■ **Given data**:
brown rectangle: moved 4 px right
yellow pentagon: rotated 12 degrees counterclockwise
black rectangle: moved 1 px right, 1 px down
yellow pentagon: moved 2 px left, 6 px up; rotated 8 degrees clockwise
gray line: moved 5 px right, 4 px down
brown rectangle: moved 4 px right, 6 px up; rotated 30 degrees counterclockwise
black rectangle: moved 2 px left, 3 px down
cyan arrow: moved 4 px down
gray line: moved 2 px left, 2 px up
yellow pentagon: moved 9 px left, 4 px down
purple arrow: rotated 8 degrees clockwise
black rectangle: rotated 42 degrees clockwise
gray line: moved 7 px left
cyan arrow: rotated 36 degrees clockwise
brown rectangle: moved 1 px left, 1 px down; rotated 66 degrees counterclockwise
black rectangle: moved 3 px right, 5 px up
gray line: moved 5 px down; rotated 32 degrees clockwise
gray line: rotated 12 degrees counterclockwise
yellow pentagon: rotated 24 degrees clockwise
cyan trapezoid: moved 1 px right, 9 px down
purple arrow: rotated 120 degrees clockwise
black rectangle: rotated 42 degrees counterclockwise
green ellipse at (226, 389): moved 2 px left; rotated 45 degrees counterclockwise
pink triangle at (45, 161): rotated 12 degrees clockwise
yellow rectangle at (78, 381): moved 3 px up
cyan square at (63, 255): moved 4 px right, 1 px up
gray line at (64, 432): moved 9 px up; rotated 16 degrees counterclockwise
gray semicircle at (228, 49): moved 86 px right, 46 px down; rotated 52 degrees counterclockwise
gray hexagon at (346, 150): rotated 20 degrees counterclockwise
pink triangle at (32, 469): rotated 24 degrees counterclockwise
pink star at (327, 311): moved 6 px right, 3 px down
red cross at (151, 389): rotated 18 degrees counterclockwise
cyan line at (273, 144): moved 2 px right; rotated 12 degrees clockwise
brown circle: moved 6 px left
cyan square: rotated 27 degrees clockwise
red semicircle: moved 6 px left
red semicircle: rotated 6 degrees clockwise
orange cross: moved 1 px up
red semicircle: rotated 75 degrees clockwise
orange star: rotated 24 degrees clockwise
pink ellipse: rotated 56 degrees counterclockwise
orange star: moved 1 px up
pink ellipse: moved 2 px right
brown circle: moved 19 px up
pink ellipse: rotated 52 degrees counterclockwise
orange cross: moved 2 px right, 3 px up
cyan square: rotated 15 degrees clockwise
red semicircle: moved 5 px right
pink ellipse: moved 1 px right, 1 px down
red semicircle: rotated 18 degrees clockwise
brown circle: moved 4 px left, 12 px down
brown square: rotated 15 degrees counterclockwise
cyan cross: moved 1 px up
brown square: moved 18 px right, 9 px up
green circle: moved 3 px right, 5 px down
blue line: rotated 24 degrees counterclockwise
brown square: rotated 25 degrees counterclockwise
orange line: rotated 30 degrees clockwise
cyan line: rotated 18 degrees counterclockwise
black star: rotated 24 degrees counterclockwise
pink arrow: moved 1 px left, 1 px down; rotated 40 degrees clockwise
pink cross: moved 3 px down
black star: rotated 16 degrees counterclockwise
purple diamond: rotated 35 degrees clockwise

■ **Exercise requirements**: Copy out the entire listing above, line for line, without changing anything.

■ **Exercise response**:
brown rectangle: moved 4 px right
yellow pentagon: rotated 12 degrees counterclockwise
black rectangle: moved 1 px right, 1 px down
yellow pentagon: moved 2 px left, 6 px up; rotated 8 degrees clockwise
gray line: moved 5 px right, 4 px down
brown rectangle: moved 4 px right, 6 px up; rotated 30 degrees counterclockwise
black rectangle: moved 2 px left, 3 px down
cyan arrow: moved 4 px down
gray line: moved 2 px left, 2 px up
yellow pentagon: moved 9 px left, 4 px down
purple arrow: rotated 8 degrees clockwise
black rectangle: rotated 42 degrees clockwise
gray line: moved 7 px left
cyan arrow: rotated 36 degrees clockwise
brown rectangle: moved 1 px left, 1 px down; rotated 66 degrees counterclockwise
black rectangle: moved 3 px right, 5 px up
gray line: moved 5 px down; rotated 32 degrees clockwise
gray line: rotated 12 degrees counterclockwise
yellow pentagon: rotated 24 degrees clockwise
cyan trapezoid: moved 1 px right, 9 px down
purple arrow: rotated 120 degrees clockwise
black rectangle: rotated 42 degrees counterclockwise
green ellipse at (226, 389): moved 2 px left; rotated 45 degrees counterclockwise
pink triangle at (45, 161): rotated 12 degrees clockwise
yellow rectangle at (78, 381): moved 3 px up
cyan square at (63, 255): moved 4 px right, 1 px up
gray line at (64, 432): moved 9 px up; rotated 16 degrees counterclockwise
gray semicircle at (228, 49): moved 86 px right, 46 px down; rotated 52 degrees counterclockwise
gray hexagon at (346, 150): rotated 20 degrees counterclockwise
pink triangle at (32, 469): rotated 24 degrees counterclockwise
pink star at (327, 311): moved 6 px right, 3 px down
red cross at (151, 389): rotated 18 degrees counterclockwise
cyan line at (273, 144): moved 2 px right; rotated 12 degrees clockwise
brown circle: moved 6 px left
cyan square: rotated 27 degrees clockwise
red semicircle: moved 6 px left
red semicircle: rotated 6 degrees clockwise
orange cross: moved 1 px up
red semicircle: rotated 75 degrees clockwise
orange star: rotated 24 degrees clockwise
pink ellipse: rotated 56 degrees counterclockwise
orange star: moved 1 px up
pink ellipse: moved 2 px right
brown circle: moved 19 px up
pink ellipse: rotated 52 degrees counterclockwise
orange cross: moved 2 px right, 3 px up
cyan square: rotated 15 degrees clockwise
red semicircle: moved 5 px right
pink ellipse: moved 1 px right, 1 px down
red semicircle: rotated 18 degrees clockwise
brown circle: moved 4 px left, 12 px down
brown square: rotated 15 degrees counterclockwise
cyan cross: moved 1 px up
brown square: moved 18 px right, 9 px up
green circle: moved 3 px right, 5 px down
blue line: rotated 24 degrees counterclockwise
brown square: rotated 25 degrees counterclockwise
orange line: rotated 30 degrees clockwise
cyan line: rotated 18 degrees counterclockwise
black star: rotated 24 degrees counterclockwise
pink arrow: moved 1 px left, 1 px down; rotated 40 degrees clockwise
pink cross: moved 3 px down
black star: rotated 16 degrees counterclockwise
purple diamond: rotated 35 degrees clockwise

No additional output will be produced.